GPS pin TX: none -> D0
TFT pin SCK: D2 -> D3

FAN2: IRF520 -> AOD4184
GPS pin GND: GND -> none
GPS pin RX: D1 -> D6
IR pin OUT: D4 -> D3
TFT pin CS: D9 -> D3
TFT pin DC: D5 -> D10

..............................

* _Instructions for the task_:
Beginning with the line that contains "FAN2: IRF520 -> AOD4184", write out every line through the end of the entries above, exactly.

* _Task response_:
FAN2: IRF520 -> AOD4184
GPS pin GND: GND -> none
GPS pin RX: D1 -> D6
IR pin OUT: D4 -> D3
TFT pin CS: D9 -> D3
TFT pin DC: D5 -> D10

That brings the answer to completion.